* [Material shown]:
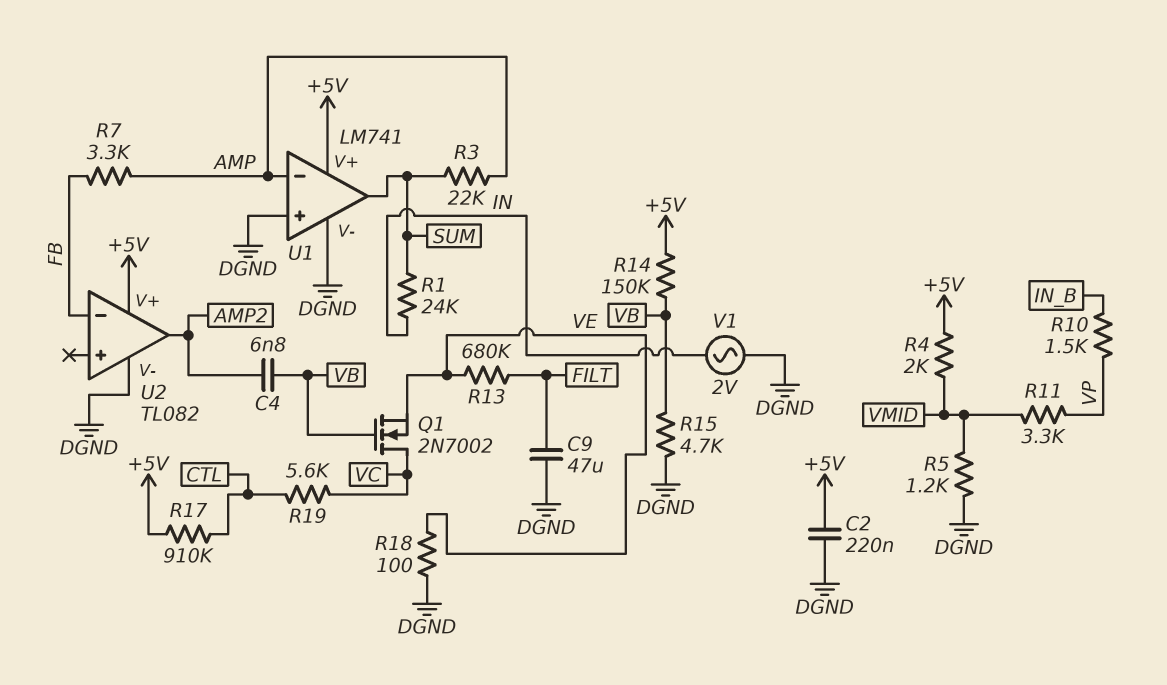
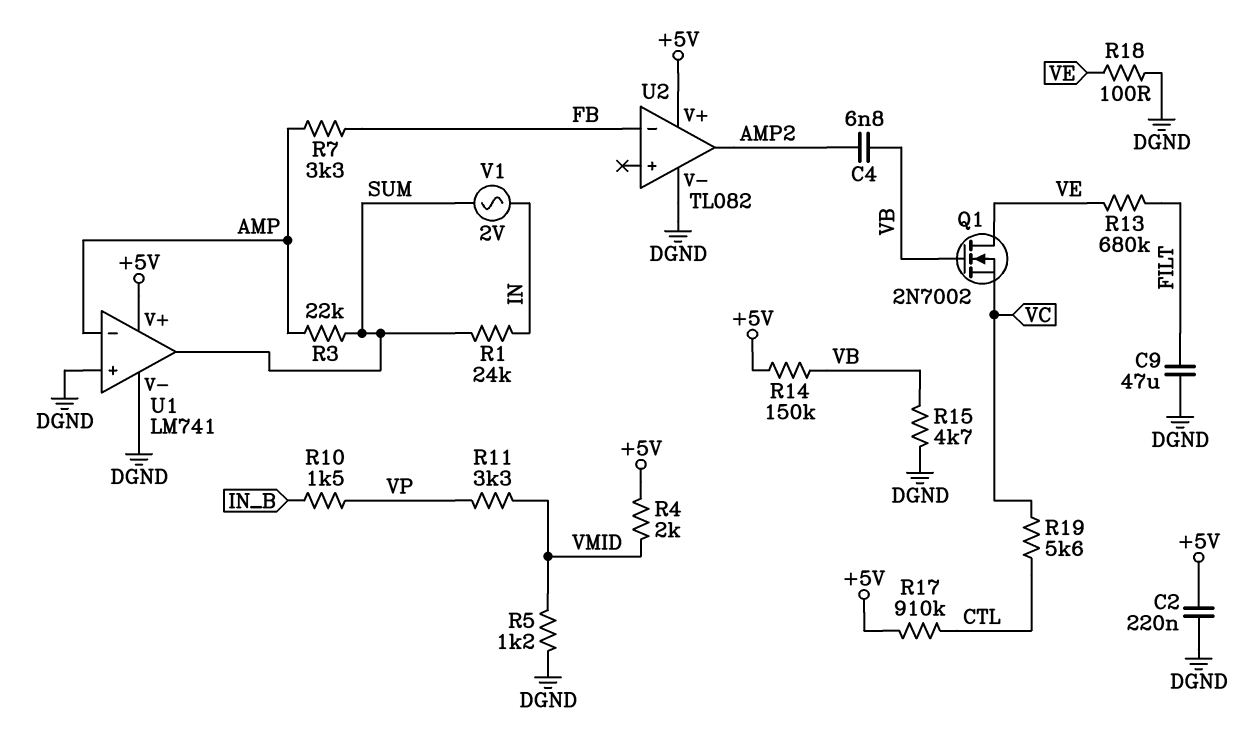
Q1: NMOS 2N7002 (G VB, D VC, S VE) -> NMOS 2N7002 (G VB, D VE, S VC)
V1: AC 2V (DGND, IN) -> AC 2V (IN, SUM)

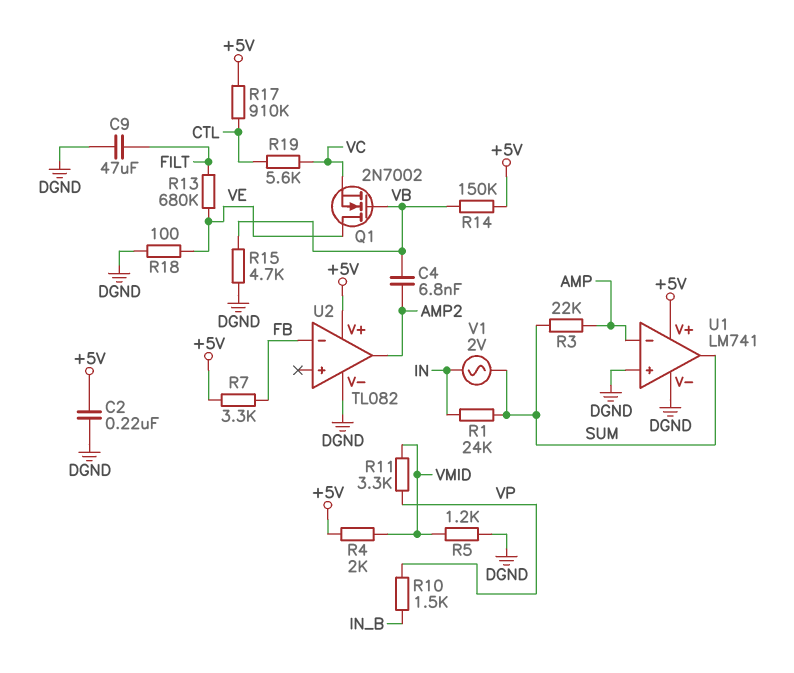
R7: 3.3k (AMP, FB) -> 3.3k (+5V, FB)

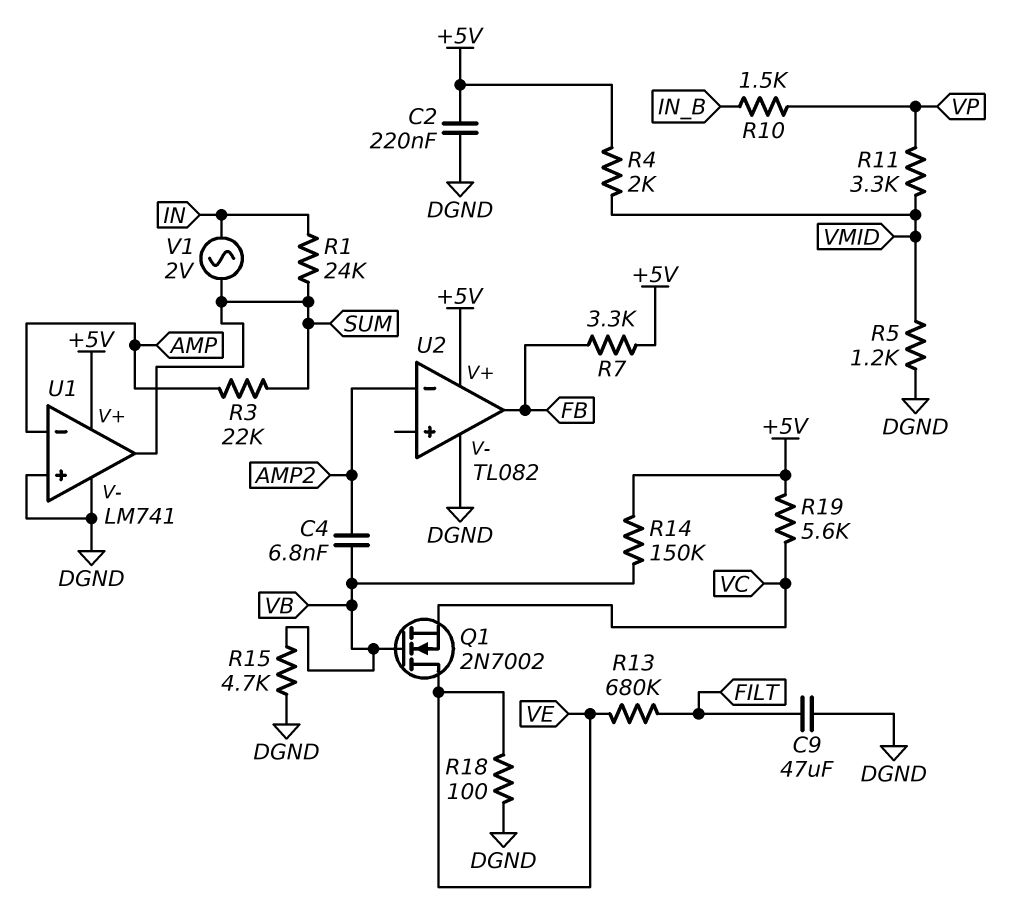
R17: 910k (+5V, CTL) -> none
R19: 5.6k (CTL, VC) -> 5.6k (+5V, VC)
U2 pin in-: FB -> AMP2
U2 pin out: AMP2 -> FB

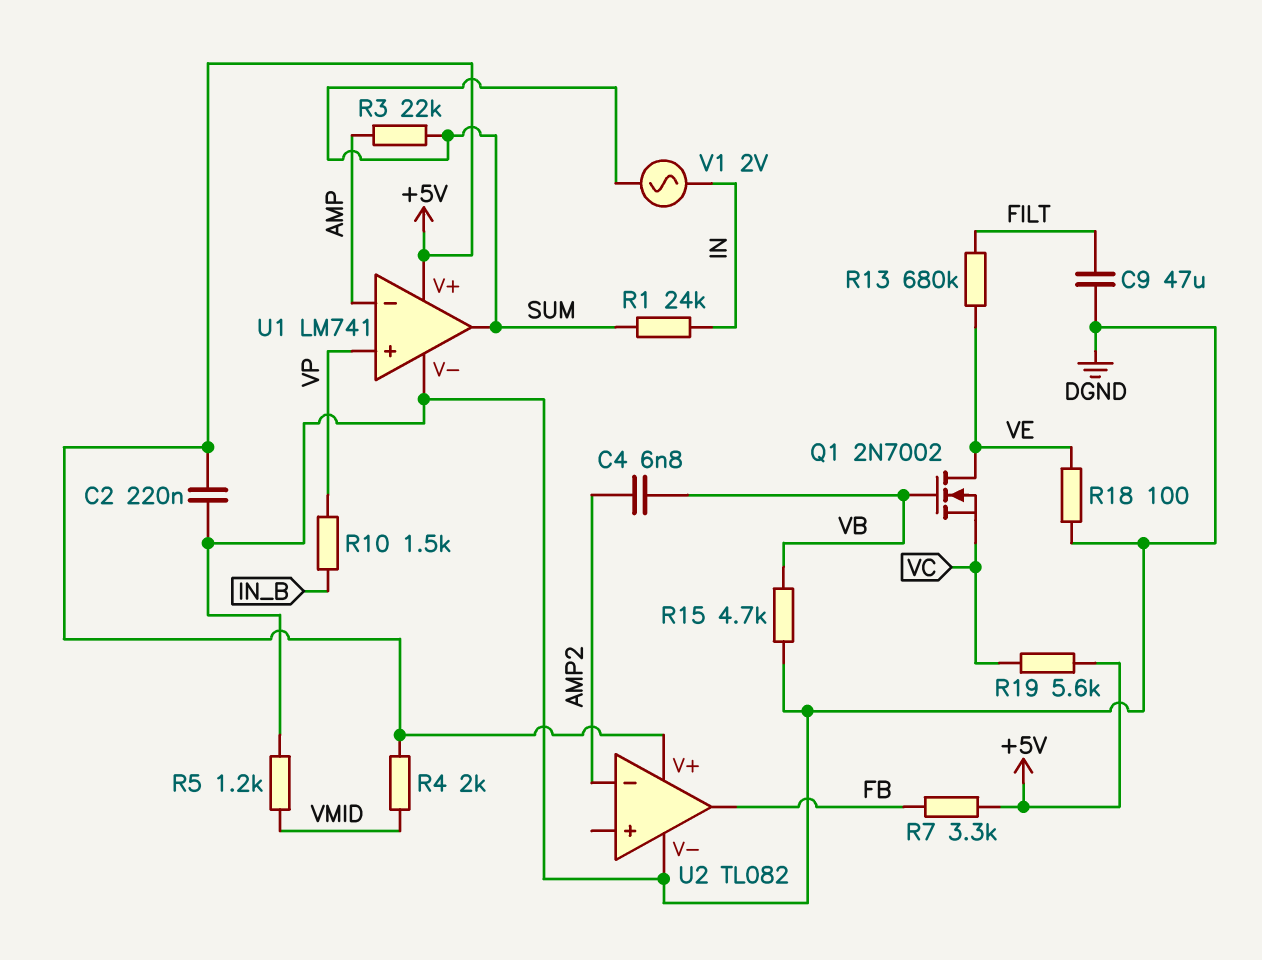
R11: 3.3k (VMID, VP) -> none
R14: 150k (+5V, VB) -> none
U1 pin in+: DGND -> VP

* [How to complete this task]: Set the listing down exactly, without its pictures.

* [Result of the exercise]:
Q1: NMOS 2N7002 (G VB, D VC, S VE) -> NMOS 2N7002 (G VB, D VE, S VC)
V1: AC 2V (DGND, IN) -> AC 2V (IN, SUM)

R7: 3.3k (AMP, FB) -> 3.3k (+5V, FB)

R17: 910k (+5V, CTL) -> none
R19: 5.6k (CTL, VC) -> 5.6k (+5V, VC)
U2 pin in-: FB -> AMP2
U2 pin out: AMP2 -> FB

R11: 3.3k (VMID, VP) -> none
R14: 150k (+5V, VB) -> none
U1 pin in+: DGND -> VP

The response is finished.